GIVEN INSTRUCTION
Copy out each of the items below word for word, keeping every line as it stands.

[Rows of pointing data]
------------------------------------------------------------

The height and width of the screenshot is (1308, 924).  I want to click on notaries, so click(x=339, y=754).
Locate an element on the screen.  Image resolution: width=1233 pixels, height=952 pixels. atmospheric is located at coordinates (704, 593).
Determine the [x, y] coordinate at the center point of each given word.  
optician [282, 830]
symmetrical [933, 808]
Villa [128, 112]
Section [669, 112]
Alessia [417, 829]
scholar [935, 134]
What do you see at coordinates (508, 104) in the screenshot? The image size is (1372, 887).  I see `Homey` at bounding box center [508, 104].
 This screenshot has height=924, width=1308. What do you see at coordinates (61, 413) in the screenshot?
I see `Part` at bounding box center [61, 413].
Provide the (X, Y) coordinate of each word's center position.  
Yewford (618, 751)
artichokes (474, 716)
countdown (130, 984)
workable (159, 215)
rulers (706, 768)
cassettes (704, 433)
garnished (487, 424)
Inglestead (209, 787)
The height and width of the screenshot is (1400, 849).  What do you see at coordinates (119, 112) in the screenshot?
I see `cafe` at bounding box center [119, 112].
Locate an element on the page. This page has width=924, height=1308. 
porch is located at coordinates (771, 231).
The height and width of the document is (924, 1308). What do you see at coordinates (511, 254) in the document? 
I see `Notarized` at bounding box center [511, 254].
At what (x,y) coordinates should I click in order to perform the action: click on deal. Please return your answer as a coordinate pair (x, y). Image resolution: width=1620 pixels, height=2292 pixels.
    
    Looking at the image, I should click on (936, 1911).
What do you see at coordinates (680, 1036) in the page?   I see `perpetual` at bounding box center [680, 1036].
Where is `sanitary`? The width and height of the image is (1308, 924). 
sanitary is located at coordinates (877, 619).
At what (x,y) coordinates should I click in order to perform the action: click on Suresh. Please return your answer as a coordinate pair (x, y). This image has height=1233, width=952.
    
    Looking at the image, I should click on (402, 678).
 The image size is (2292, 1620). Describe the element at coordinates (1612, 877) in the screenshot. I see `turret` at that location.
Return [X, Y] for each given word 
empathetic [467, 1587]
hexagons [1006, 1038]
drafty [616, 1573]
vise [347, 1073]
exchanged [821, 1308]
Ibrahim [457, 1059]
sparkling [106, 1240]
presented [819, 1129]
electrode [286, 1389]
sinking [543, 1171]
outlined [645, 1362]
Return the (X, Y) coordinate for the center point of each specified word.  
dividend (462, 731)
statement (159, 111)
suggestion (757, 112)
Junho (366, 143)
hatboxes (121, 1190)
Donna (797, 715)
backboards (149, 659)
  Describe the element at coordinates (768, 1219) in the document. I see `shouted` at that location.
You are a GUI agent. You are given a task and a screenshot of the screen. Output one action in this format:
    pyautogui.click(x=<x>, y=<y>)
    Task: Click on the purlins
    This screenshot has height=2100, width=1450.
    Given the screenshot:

------------------------------------------------------------

WRITTEN SOLUTION
The height and width of the screenshot is (1308, 924).  I want to click on notaries, so click(x=339, y=754).
Locate an element on the screen.  Image resolution: width=1233 pixels, height=952 pixels. atmospheric is located at coordinates (704, 593).
Determine the [x, y] coordinate at the center point of each given word.  
optician [282, 830]
symmetrical [933, 808]
Villa [128, 112]
Section [669, 112]
Alessia [417, 829]
scholar [935, 134]
What do you see at coordinates (508, 104) in the screenshot? The image size is (1372, 887).  I see `Homey` at bounding box center [508, 104].
 This screenshot has height=924, width=1308. What do you see at coordinates (61, 413) in the screenshot?
I see `Part` at bounding box center [61, 413].
Provide the (X, Y) coordinate of each word's center position.  
Yewford (618, 751)
artichokes (474, 716)
countdown (130, 984)
workable (159, 215)
rulers (706, 768)
cassettes (704, 433)
garnished (487, 424)
Inglestead (209, 787)
The height and width of the screenshot is (1400, 849).  What do you see at coordinates (119, 112) in the screenshot?
I see `cafe` at bounding box center [119, 112].
Locate an element on the page. This page has width=924, height=1308. 
porch is located at coordinates (771, 231).
The height and width of the document is (924, 1308). What do you see at coordinates (511, 254) in the document? 
I see `Notarized` at bounding box center [511, 254].
At what (x,y) coordinates should I click in order to perform the action: click on deal. Please return your answer as a coordinate pair (x, y). Image resolution: width=1620 pixels, height=2292 pixels.
    
    Looking at the image, I should click on (936, 1911).
What do you see at coordinates (680, 1036) in the page?   I see `perpetual` at bounding box center [680, 1036].
Where is `sanitary`? The width and height of the image is (1308, 924). 
sanitary is located at coordinates (877, 619).
At what (x,y) coordinates should I click in order to perform the action: click on Suresh. Please return your answer as a coordinate pair (x, y). This image has height=1233, width=952.
    
    Looking at the image, I should click on (402, 678).
 The image size is (2292, 1620). Describe the element at coordinates (1612, 877) in the screenshot. I see `turret` at that location.
Return [X, Y] for each given word 
empathetic [467, 1587]
hexagons [1006, 1038]
drafty [616, 1573]
vise [347, 1073]
exchanged [821, 1308]
Ibrahim [457, 1059]
sparkling [106, 1240]
presented [819, 1129]
electrode [286, 1389]
sinking [543, 1171]
outlined [645, 1362]
Return the (X, Y) coordinate for the center point of each specified word.  
dividend (462, 731)
statement (159, 111)
suggestion (757, 112)
Junho (366, 143)
hatboxes (121, 1190)
Donna (797, 715)
backboards (149, 659)
  Describe the element at coordinates (768, 1219) in the document. I see `shouted` at that location.
You are a GUI agent. You are given a task and a screenshot of the screen. Output one action in this format:
    pyautogui.click(x=<x>, y=<y>)
    Task: Click on the purlins
    This screenshot has height=2100, width=1450.
    Given the screenshot:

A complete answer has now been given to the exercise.